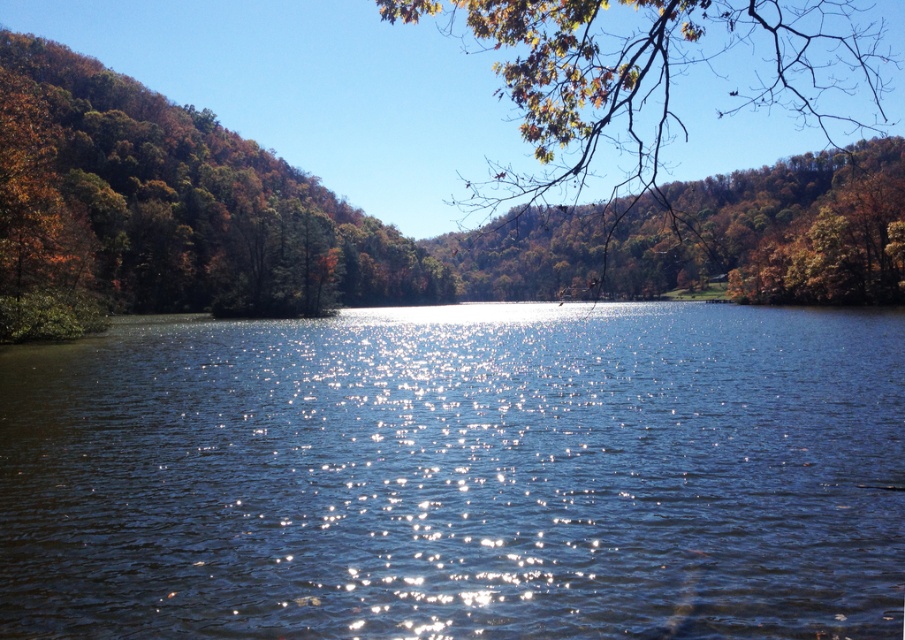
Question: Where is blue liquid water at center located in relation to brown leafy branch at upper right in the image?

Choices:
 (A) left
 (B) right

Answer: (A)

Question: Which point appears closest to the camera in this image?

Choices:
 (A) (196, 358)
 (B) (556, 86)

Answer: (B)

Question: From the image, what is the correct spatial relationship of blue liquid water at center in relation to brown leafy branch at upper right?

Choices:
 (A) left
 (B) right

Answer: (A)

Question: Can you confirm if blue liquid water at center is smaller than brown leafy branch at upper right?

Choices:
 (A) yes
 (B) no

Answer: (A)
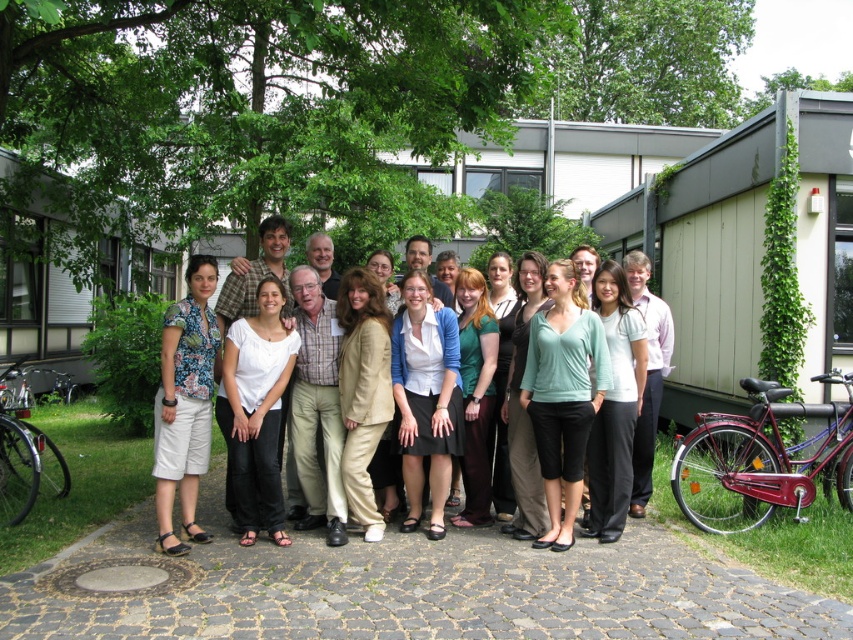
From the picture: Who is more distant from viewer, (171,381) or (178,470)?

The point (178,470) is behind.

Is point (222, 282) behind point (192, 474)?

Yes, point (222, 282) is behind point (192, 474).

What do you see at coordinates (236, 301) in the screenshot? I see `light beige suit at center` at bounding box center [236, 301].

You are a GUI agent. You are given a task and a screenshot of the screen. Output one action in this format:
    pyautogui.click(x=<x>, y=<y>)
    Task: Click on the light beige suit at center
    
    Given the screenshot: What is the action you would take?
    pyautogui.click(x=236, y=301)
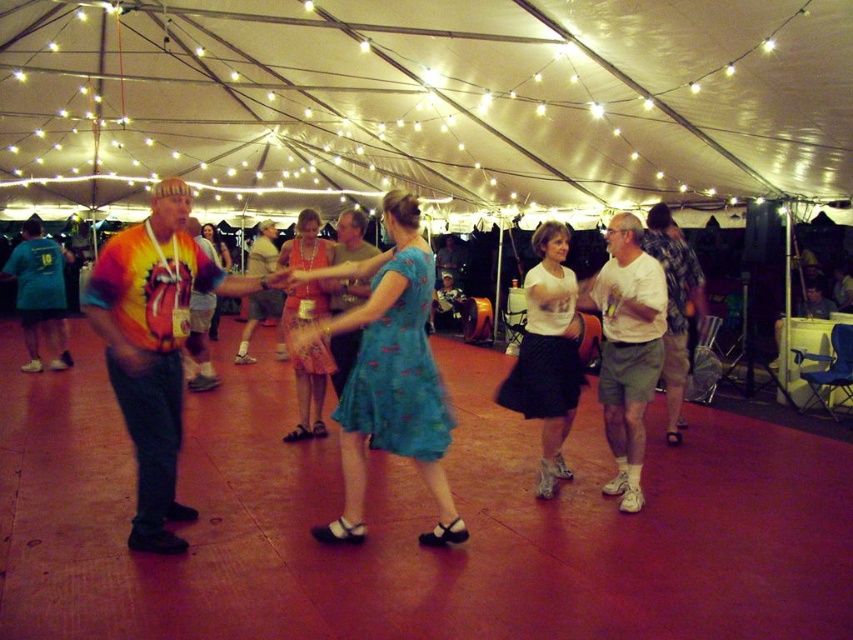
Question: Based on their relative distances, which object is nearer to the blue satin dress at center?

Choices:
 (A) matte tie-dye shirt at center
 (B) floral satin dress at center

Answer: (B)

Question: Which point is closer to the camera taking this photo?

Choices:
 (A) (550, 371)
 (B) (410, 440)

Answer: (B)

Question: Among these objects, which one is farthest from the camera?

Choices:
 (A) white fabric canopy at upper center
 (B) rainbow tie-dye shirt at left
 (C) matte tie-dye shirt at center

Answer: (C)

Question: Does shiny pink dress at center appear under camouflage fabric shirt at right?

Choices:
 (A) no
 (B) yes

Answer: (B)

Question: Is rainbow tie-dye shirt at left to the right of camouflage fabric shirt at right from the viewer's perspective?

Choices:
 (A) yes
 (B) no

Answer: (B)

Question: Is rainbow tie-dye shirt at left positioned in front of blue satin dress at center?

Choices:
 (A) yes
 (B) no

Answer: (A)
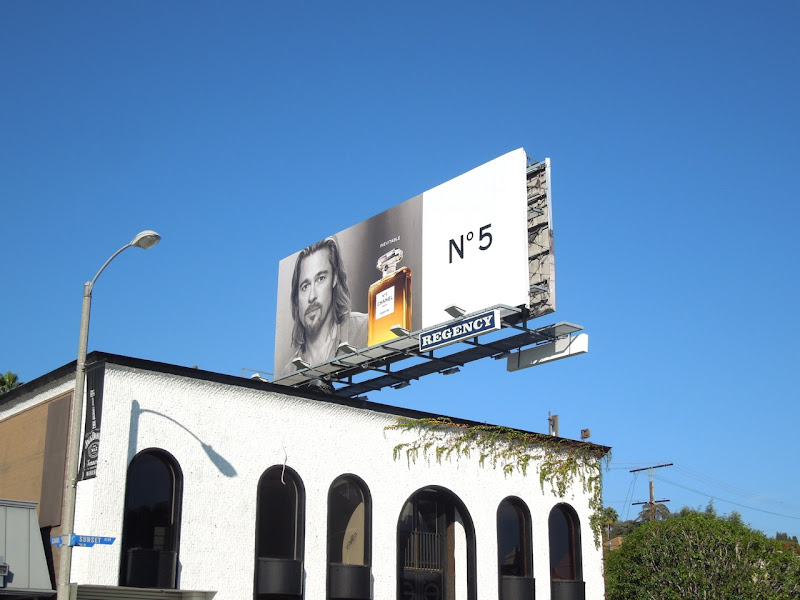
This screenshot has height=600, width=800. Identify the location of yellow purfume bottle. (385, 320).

> TASK
Retype everything from the start of the entries down through the line containing "What do you", and leave the pictures out.

> RESULT OF THE EXERCISE
Question: Where is blue liquid water at center located in relation to brown leafy branch at upper right in the image?

Choices:
 (A) left
 (B) right

Answer: (A)

Question: Which point appears closest to the camera in this image?

Choices:
 (A) (196, 358)
 (B) (556, 86)

Answer: (B)

Question: From the image, what is the correct spatial relationship of blue liquid water at center in relation to brown leafy branch at upper right?

Choices:
 (A) left
 (B) right

Answer: (A)

Question: Can you confirm if blue liquid water at center is smaller than brown leafy branch at upper right?

Choices:
 (A) yes
 (B) no

Answer: (A)
From the picture: Who is more distant from viewer, (171,381) or (178,470)?

The point (178,470) is behind.

Is point (222, 282) behind point (192, 474)?

Yes, point (222, 282) is behind point (192, 474).

What do you see at coordinates (236, 301) in the screenshot? I see `light beige suit at center` at bounding box center [236, 301].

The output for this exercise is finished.